-- Stored records start --

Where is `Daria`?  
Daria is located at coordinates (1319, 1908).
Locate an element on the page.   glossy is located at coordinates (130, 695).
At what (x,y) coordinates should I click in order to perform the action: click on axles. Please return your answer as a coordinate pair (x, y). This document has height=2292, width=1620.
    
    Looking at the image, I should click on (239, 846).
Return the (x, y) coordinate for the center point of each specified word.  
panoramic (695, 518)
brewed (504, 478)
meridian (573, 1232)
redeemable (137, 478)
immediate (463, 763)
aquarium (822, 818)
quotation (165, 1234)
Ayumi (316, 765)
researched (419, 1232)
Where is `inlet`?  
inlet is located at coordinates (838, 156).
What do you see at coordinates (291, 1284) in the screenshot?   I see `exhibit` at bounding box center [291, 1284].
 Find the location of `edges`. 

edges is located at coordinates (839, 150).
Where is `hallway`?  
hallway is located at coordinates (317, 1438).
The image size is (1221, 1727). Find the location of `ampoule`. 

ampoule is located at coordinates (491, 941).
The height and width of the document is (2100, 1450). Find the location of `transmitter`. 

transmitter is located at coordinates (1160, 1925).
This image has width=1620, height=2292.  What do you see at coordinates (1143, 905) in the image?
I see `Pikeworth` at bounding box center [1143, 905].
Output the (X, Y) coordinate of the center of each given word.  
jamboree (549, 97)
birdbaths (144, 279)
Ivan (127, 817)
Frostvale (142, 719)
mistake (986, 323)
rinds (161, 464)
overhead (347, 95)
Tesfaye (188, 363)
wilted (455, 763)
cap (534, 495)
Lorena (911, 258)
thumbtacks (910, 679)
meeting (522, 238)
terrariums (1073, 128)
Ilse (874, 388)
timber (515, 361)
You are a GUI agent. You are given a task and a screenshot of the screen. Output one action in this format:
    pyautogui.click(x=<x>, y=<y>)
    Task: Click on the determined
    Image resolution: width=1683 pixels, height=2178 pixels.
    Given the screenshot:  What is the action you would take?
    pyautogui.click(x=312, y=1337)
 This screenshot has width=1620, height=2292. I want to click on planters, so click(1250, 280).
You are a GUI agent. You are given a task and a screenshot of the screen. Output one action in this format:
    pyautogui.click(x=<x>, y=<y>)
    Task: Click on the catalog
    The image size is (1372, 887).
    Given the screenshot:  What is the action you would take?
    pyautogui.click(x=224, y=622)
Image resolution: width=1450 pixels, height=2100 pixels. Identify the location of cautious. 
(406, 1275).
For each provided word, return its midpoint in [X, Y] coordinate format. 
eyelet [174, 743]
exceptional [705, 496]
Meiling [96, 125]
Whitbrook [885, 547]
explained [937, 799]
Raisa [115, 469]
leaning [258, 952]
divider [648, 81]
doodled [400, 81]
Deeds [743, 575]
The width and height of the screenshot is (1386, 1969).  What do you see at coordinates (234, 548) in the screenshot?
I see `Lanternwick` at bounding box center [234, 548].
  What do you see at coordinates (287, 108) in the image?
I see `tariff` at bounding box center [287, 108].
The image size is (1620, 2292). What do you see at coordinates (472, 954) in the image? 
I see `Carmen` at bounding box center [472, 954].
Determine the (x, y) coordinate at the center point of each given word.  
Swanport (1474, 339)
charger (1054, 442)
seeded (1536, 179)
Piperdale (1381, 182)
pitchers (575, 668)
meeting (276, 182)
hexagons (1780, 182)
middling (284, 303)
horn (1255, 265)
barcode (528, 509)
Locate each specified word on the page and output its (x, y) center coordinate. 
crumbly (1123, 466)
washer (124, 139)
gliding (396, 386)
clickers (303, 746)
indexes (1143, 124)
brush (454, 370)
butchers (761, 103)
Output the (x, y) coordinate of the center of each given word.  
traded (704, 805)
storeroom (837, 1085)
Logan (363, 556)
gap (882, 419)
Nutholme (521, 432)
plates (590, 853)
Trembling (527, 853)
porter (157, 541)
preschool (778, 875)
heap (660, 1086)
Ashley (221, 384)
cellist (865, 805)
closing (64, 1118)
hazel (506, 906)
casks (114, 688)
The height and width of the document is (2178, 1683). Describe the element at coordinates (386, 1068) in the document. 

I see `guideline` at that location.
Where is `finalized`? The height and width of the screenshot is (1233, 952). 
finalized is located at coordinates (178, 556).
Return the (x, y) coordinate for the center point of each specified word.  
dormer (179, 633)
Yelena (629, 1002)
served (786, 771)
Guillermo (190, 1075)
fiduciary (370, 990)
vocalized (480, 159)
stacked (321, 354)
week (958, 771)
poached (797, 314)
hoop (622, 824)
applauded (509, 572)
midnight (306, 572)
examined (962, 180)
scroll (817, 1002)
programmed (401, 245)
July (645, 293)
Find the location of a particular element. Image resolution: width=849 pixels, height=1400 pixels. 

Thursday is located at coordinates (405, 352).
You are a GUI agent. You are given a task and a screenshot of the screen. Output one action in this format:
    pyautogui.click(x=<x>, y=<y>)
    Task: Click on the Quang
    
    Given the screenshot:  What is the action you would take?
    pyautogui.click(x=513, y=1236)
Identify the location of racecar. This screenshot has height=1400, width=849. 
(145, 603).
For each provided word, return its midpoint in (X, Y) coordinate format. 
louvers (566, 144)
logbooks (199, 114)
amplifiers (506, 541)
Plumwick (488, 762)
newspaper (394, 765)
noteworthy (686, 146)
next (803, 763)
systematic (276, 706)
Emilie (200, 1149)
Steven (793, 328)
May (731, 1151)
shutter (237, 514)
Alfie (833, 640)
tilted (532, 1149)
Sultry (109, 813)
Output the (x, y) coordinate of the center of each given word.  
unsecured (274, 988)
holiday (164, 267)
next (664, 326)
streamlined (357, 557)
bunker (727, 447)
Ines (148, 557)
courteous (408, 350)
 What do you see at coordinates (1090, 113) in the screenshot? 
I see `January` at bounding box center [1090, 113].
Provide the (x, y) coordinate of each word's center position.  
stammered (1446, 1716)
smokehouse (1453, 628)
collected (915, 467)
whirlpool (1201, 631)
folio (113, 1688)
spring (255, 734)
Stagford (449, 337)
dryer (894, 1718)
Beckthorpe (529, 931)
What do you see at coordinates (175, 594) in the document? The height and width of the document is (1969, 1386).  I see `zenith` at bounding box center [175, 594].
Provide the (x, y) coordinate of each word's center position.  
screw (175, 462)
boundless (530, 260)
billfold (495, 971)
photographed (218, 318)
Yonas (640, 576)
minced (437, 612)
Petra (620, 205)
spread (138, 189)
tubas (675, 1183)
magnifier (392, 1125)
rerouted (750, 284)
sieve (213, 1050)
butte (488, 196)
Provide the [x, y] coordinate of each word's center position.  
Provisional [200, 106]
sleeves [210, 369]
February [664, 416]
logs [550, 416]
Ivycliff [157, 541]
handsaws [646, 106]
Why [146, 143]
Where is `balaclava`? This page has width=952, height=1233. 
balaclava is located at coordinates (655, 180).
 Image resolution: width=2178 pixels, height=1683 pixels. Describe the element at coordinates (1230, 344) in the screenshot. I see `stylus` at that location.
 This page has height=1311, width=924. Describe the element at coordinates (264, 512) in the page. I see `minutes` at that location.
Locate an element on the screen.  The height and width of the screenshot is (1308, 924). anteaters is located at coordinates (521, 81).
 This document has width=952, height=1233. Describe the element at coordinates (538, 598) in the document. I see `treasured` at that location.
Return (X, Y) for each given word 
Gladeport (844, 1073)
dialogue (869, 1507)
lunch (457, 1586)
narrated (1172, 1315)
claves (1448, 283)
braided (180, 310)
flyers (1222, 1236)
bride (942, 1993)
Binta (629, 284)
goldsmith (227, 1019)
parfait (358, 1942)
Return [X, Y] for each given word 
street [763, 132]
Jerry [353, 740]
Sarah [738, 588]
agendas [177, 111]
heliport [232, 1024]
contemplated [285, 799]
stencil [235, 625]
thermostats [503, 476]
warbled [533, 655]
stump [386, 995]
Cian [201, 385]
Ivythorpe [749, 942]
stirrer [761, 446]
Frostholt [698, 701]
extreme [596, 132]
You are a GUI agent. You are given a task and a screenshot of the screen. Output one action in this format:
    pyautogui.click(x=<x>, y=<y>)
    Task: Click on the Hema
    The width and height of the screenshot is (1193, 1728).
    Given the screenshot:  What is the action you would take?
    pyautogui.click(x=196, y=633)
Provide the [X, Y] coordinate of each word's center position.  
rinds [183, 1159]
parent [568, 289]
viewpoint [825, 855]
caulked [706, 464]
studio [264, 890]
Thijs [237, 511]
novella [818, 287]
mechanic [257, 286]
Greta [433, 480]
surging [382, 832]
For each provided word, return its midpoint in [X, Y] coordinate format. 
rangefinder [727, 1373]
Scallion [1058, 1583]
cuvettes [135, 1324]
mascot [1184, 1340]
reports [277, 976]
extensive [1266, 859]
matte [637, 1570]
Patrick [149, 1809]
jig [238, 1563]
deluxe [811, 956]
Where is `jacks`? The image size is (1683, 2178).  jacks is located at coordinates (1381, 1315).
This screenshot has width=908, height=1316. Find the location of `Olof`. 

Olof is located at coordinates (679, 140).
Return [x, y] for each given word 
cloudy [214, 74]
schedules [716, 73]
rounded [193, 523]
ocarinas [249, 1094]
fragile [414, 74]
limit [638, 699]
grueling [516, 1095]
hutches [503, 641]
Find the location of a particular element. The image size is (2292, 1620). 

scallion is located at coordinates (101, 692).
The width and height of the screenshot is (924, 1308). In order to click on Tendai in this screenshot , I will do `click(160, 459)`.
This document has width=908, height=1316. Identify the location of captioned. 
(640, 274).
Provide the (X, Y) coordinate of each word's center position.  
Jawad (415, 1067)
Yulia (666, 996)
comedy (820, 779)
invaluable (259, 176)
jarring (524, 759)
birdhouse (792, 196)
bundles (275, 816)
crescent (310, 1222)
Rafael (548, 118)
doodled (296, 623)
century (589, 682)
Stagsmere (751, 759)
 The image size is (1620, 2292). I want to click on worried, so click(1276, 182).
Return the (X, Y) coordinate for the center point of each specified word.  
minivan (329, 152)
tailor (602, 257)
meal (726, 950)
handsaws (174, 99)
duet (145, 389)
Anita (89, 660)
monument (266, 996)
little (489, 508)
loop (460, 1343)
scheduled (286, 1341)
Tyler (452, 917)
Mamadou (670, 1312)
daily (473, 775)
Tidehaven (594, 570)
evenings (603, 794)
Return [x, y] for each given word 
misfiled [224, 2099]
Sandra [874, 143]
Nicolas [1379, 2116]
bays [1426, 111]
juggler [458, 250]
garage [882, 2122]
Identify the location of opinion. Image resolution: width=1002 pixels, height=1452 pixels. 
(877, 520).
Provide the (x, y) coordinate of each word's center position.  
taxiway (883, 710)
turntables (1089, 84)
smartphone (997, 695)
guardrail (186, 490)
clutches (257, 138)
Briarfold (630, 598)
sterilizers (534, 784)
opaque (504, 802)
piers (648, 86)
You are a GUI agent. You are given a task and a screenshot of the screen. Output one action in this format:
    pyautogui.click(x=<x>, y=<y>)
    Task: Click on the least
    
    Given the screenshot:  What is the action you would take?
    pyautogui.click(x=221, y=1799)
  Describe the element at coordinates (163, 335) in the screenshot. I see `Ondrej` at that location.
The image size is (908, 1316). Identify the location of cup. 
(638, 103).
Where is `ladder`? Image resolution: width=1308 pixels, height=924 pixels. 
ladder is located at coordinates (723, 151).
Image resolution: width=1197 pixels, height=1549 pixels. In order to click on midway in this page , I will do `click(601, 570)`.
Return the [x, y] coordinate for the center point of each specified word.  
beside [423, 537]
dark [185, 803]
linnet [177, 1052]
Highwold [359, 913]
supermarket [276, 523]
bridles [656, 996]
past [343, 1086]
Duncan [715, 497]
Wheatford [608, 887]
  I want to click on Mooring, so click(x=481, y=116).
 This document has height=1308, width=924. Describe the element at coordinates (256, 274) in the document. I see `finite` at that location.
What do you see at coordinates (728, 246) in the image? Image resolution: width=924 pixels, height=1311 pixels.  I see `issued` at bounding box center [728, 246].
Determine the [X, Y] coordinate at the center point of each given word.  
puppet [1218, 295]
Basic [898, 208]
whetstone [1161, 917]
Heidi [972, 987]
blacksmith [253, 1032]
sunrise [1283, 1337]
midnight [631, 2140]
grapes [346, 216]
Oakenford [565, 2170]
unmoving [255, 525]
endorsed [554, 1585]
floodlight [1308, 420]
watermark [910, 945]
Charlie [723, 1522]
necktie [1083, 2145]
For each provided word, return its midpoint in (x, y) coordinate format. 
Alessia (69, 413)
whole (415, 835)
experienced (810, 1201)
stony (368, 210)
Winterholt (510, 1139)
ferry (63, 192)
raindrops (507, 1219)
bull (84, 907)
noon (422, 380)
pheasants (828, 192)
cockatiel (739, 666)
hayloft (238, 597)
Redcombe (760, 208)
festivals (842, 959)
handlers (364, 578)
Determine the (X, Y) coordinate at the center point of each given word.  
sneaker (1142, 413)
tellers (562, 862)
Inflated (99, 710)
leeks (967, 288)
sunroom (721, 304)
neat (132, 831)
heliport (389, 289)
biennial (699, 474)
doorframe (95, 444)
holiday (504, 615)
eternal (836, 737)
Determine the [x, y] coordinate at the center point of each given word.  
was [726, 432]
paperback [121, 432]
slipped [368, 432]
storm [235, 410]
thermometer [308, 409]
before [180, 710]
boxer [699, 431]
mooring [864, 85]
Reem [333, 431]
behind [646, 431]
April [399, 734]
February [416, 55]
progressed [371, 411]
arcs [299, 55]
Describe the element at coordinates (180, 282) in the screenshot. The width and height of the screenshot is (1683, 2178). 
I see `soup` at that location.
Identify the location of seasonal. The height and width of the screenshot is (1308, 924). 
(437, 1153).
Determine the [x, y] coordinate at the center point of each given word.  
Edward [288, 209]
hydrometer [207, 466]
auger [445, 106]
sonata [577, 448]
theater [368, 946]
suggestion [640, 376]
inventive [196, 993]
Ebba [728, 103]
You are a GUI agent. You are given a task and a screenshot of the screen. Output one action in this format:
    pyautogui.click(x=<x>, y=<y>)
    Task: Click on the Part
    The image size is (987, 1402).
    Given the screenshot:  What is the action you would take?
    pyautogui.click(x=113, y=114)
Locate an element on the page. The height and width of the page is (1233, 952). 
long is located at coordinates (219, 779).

-- Stored records end --

Work required: Copy the rows above word for word, from the very first one through the one that contains "ampoule is located at coordinates (491, 941).".

Reply to the exercise:
Where is `Daria`?  
Daria is located at coordinates (1319, 1908).
Locate an element on the page.   glossy is located at coordinates (130, 695).
At what (x,y) coordinates should I click in order to perform the action: click on axles. Please return your answer as a coordinate pair (x, y). This document has height=2292, width=1620.
    
    Looking at the image, I should click on (239, 846).
Return the (x, y) coordinate for the center point of each specified word.  
panoramic (695, 518)
brewed (504, 478)
meridian (573, 1232)
redeemable (137, 478)
immediate (463, 763)
aquarium (822, 818)
quotation (165, 1234)
Ayumi (316, 765)
researched (419, 1232)
Where is `inlet`?  
inlet is located at coordinates (838, 156).
What do you see at coordinates (291, 1284) in the screenshot?   I see `exhibit` at bounding box center [291, 1284].
 Find the location of `edges`. 

edges is located at coordinates (839, 150).
Where is `hallway`?  
hallway is located at coordinates (317, 1438).
The image size is (1221, 1727). Find the location of `ampoule`. 

ampoule is located at coordinates (491, 941).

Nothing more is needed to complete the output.